* [Instructions to follow] The entries are given below. Output each one unchanged.

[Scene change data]
···
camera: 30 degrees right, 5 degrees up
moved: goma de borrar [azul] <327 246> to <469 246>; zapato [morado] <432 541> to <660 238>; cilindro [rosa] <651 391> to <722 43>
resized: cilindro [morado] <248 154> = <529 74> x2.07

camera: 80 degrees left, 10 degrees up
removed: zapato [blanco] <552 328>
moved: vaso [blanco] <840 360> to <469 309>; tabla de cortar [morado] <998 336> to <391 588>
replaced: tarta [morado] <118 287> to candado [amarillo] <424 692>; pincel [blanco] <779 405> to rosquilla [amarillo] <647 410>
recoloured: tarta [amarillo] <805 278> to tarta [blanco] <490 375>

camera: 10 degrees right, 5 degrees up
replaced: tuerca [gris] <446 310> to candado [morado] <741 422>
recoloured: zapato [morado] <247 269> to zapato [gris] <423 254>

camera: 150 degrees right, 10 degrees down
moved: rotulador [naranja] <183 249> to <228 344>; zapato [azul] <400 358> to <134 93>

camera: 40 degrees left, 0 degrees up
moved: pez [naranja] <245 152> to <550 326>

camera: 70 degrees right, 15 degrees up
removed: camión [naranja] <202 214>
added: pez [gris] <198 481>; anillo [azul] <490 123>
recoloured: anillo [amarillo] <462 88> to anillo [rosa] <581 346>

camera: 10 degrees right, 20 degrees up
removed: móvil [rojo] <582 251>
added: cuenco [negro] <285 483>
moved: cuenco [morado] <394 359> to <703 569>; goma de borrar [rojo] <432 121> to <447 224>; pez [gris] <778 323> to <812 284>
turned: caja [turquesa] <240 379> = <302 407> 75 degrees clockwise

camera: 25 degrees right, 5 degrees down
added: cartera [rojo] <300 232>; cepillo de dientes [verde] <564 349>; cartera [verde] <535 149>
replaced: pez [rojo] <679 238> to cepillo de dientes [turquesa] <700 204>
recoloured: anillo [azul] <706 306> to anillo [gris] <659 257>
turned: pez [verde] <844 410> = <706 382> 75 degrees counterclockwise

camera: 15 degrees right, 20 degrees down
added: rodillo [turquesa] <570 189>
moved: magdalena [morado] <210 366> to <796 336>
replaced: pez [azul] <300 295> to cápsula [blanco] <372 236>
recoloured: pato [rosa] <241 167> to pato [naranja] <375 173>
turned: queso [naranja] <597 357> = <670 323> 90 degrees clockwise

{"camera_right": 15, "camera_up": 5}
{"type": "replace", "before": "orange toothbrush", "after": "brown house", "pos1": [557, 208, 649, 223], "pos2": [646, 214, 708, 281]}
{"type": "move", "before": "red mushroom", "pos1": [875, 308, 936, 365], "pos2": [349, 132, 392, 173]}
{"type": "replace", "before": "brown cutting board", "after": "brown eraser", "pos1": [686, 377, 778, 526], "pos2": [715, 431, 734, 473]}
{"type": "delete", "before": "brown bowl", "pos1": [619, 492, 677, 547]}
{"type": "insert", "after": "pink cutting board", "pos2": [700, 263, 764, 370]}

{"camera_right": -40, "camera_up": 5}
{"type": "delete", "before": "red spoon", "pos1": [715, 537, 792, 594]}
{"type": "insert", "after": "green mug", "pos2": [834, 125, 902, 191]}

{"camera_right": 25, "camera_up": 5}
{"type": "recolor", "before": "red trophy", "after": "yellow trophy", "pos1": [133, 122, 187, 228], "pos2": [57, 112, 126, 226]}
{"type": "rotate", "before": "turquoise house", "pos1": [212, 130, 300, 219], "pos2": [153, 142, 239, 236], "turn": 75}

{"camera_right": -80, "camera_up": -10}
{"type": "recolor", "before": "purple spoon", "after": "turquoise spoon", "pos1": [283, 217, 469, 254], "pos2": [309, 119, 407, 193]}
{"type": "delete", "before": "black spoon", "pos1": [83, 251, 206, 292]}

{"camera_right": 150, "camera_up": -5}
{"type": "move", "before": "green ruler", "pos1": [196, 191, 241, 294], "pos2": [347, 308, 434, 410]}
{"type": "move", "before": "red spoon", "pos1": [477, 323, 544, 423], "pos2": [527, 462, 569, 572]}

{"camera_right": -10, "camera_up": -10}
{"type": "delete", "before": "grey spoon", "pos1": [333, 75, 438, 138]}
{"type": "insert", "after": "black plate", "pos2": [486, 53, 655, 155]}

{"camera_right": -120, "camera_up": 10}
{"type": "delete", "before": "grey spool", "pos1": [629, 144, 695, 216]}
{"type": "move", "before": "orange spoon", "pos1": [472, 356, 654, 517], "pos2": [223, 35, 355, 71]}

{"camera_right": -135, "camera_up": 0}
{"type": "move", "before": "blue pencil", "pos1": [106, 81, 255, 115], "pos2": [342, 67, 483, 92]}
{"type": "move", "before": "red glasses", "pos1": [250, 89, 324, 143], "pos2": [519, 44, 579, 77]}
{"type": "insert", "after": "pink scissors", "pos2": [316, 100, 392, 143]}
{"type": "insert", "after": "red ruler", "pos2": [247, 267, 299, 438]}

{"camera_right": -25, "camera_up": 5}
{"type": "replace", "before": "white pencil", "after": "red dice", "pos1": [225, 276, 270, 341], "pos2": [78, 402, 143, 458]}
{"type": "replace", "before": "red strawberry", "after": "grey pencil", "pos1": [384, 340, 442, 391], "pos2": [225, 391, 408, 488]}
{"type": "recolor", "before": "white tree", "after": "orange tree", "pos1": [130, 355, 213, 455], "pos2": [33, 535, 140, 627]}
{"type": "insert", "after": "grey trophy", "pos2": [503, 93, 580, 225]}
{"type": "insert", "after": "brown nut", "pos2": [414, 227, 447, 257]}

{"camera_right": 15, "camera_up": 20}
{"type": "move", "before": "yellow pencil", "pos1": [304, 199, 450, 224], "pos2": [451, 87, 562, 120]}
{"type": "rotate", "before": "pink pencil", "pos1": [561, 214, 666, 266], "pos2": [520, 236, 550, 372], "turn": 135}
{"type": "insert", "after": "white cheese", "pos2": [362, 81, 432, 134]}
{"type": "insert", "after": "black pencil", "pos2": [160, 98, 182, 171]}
···
* [Response below]
camera: 30 degrees right, 5 degrees up
moved: goma de borrar [azul] <327 246> to <469 246>; zapato [morado] <432 541> to <660 238>; cilindro [rosa] <651 391> to <722 43>
resized: cilindro [morado] <248 154> = <529 74> x2.07

camera: 80 degrees left, 10 degrees up
removed: zapato [blanco] <552 328>
moved: vaso [blanco] <840 360> to <469 309>; tabla de cortar [morado] <998 336> to <391 588>
replaced: tarta [morado] <118 287> to candado [amarillo] <424 692>; pincel [blanco] <779 405> to rosquilla [amarillo] <647 410>
recoloured: tarta [amarillo] <805 278> to tarta [blanco] <490 375>

camera: 10 degrees right, 5 degrees up
replaced: tuerca [gris] <446 310> to candado [morado] <741 422>
recoloured: zapato [morado] <247 269> to zapato [gris] <423 254>

camera: 150 degrees right, 10 degrees down
moved: rotulador [naranja] <183 249> to <228 344>; zapato [azul] <400 358> to <134 93>

camera: 40 degrees left, 0 degrees up
moved: pez [naranja] <245 152> to <550 326>

camera: 70 degrees right, 15 degrees up
removed: camión [naranja] <202 214>
added: pez [gris] <198 481>; anillo [azul] <490 123>
recoloured: anillo [amarillo] <462 88> to anillo [rosa] <581 346>

camera: 10 degrees right, 20 degrees up
removed: móvil [rojo] <582 251>
added: cuenco [negro] <285 483>
moved: cuenco [morado] <394 359> to <703 569>; goma de borrar [rojo] <432 121> to <447 224>; pez [gris] <778 323> to <812 284>
turned: caja [turquesa] <240 379> = <302 407> 75 degrees clockwise

camera: 25 degrees right, 5 degrees down
added: cartera [rojo] <300 232>; cepillo de dientes [verde] <564 349>; cartera [verde] <535 149>
replaced: pez [rojo] <679 238> to cepillo de dientes [turquesa] <700 204>
recoloured: anillo [azul] <706 306> to anillo [gris] <659 257>
turned: pez [verde] <844 410> = <706 382> 75 degrees counterclockwise

camera: 15 degrees right, 20 degrees down
added: rodillo [turquesa] <570 189>
moved: magdalena [morado] <210 366> to <796 336>
replaced: pez [azul] <300 295> to cápsula [blanco] <372 236>
recoloured: pato [rosa] <241 167> to pato [naranja] <375 173>
turned: queso [naranja] <597 357> = <670 323> 90 degrees clockwise

{"camera_right": 15, "camera_up": 5}
{"type": "replace", "before": "orange toothbrush", "after": "brown house", "pos1": [557, 208, 649, 223], "pos2": [646, 214, 708, 281]}
{"type": "move", "before": "red mushroom", "pos1": [875, 308, 936, 365], "pos2": [349, 132, 392, 173]}
{"type": "replace", "before": "brown cutting board", "after": "brown eraser", "pos1": [686, 377, 778, 526], "pos2": [715, 431, 734, 473]}
{"type": "delete", "before": "brown bowl", "pos1": [619, 492, 677, 547]}
{"type": "insert", "after": "pink cutting board", "pos2": [700, 263, 764, 370]}

{"camera_right": -40, "camera_up": 5}
{"type": "delete", "before": "red spoon", "pos1": [715, 537, 792, 594]}
{"type": "insert", "after": "green mug", "pos2": [834, 125, 902, 191]}

{"camera_right": 25, "camera_up": 5}
{"type": "recolor", "before": "red trophy", "after": "yellow trophy", "pos1": [133, 122, 187, 228], "pos2": [57, 112, 126, 226]}
{"type": "rotate", "before": "turquoise house", "pos1": [212, 130, 300, 219], "pos2": [153, 142, 239, 236], "turn": 75}

{"camera_right": -80, "camera_up": -10}
{"type": "recolor", "before": "purple spoon", "after": "turquoise spoon", "pos1": [283, 217, 469, 254], "pos2": [309, 119, 407, 193]}
{"type": "delete", "before": "black spoon", "pos1": [83, 251, 206, 292]}

{"camera_right": 150, "camera_up": -5}
{"type": "move", "before": "green ruler", "pos1": [196, 191, 241, 294], "pos2": [347, 308, 434, 410]}
{"type": "move", "before": "red spoon", "pos1": [477, 323, 544, 423], "pos2": [527, 462, 569, 572]}

{"camera_right": -10, "camera_up": -10}
{"type": "delete", "before": "grey spoon", "pos1": [333, 75, 438, 138]}
{"type": "insert", "after": "black plate", "pos2": [486, 53, 655, 155]}

{"camera_right": -120, "camera_up": 10}
{"type": "delete", "before": "grey spool", "pos1": [629, 144, 695, 216]}
{"type": "move", "before": "orange spoon", "pos1": [472, 356, 654, 517], "pos2": [223, 35, 355, 71]}

{"camera_right": -135, "camera_up": 0}
{"type": "move", "before": "blue pencil", "pos1": [106, 81, 255, 115], "pos2": [342, 67, 483, 92]}
{"type": "move", "before": "red glasses", "pos1": [250, 89, 324, 143], "pos2": [519, 44, 579, 77]}
{"type": "insert", "after": "pink scissors", "pos2": [316, 100, 392, 143]}
{"type": "insert", "after": "red ruler", "pos2": [247, 267, 299, 438]}

{"camera_right": -25, "camera_up": 5}
{"type": "replace", "before": "white pencil", "after": "red dice", "pos1": [225, 276, 270, 341], "pos2": [78, 402, 143, 458]}
{"type": "replace", "before": "red strawberry", "after": "grey pencil", "pos1": [384, 340, 442, 391], "pos2": [225, 391, 408, 488]}
{"type": "recolor", "before": "white tree", "after": "orange tree", "pos1": [130, 355, 213, 455], "pos2": [33, 535, 140, 627]}
{"type": "insert", "after": "grey trophy", "pos2": [503, 93, 580, 225]}
{"type": "insert", "after": "brown nut", "pos2": [414, 227, 447, 257]}

{"camera_right": 15, "camera_up": 20}
{"type": "move", "before": "yellow pencil", "pos1": [304, 199, 450, 224], "pos2": [451, 87, 562, 120]}
{"type": "rotate", "before": "pink pencil", "pos1": [561, 214, 666, 266], "pos2": [520, 236, 550, 372], "turn": 135}
{"type": "insert", "after": "white cheese", "pos2": [362, 81, 432, 134]}
{"type": "insert", "after": "black pencil", "pos2": [160, 98, 182, 171]}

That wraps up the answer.